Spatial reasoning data
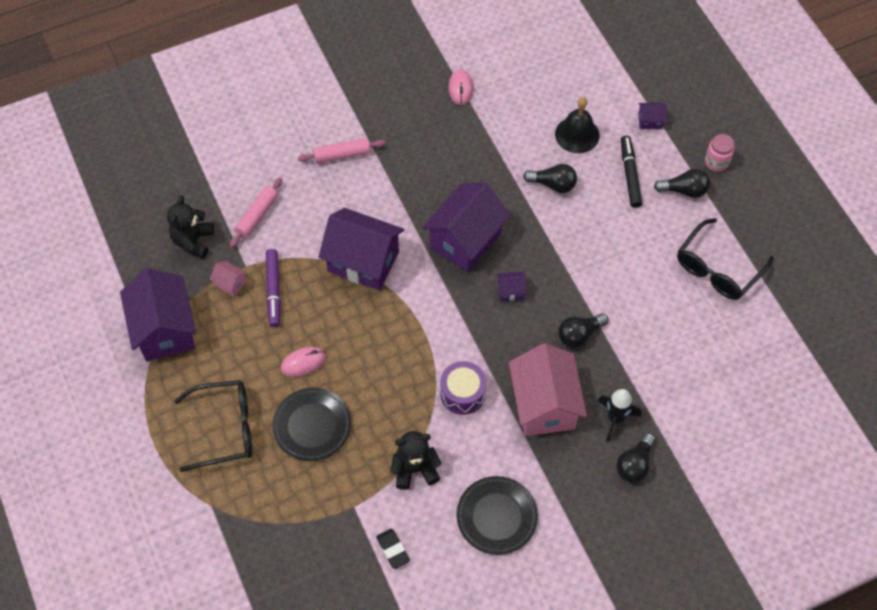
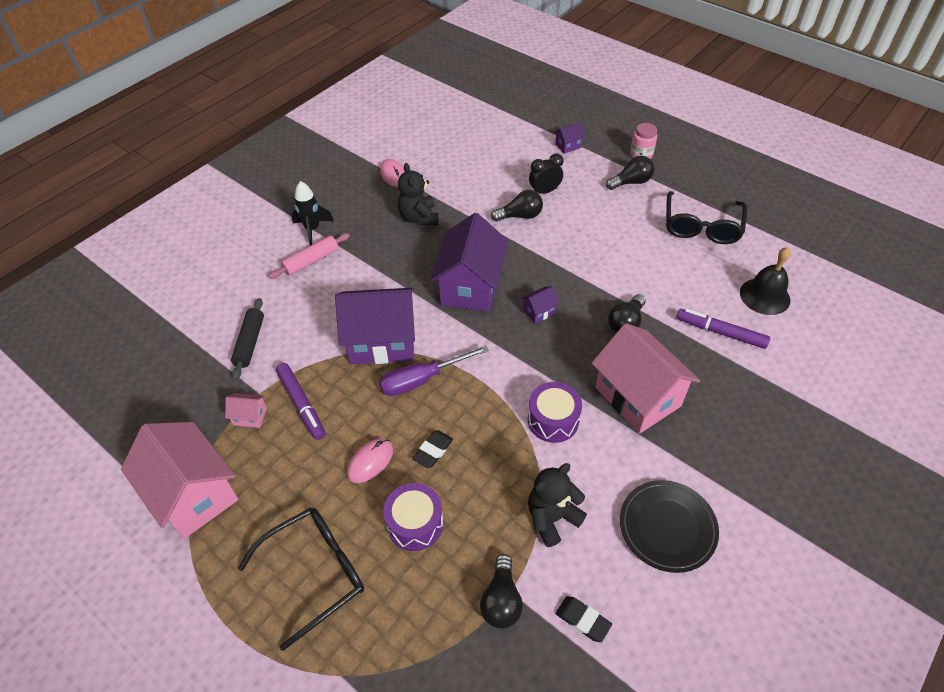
camera: 25 degrees left, 10 degrees down
(165, 330) = (193, 494): purple house -> pink house
(193, 241) = (189, 392): black teddy bear -> black teddy bear (419, 217)
(257, 216) = (250, 342): pink rolling pin -> black rolling pin
(312, 426) = (415, 524): black plate -> purple drum
(355, 376) = (433, 451): none -> black eraser
(378, 311) = (422, 379): none -> purple screwdriver
(577, 134) = (515, 174): black bell -> black bell (765, 296)
(593, 166) = (544, 191): none -> black clock
(615, 418) = (710, 380): black rocket -> black rocket (312, 229)
(630, 174) = (579, 187): black marker -> none
(634, 464) = (758, 413): black light bulb -> black light bulb (501, 600)
(656, 380) = (720, 332): none -> purple marker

**Problem to work on:** Looking over the records, find each line with the word "none" and copy it.

**Response:**
(355, 376) = (433, 451): none -> black eraser
(378, 311) = (422, 379): none -> purple screwdriver
(593, 166) = (544, 191): none -> black clock
(630, 174) = (579, 187): black marker -> none
(656, 380) = (720, 332): none -> purple marker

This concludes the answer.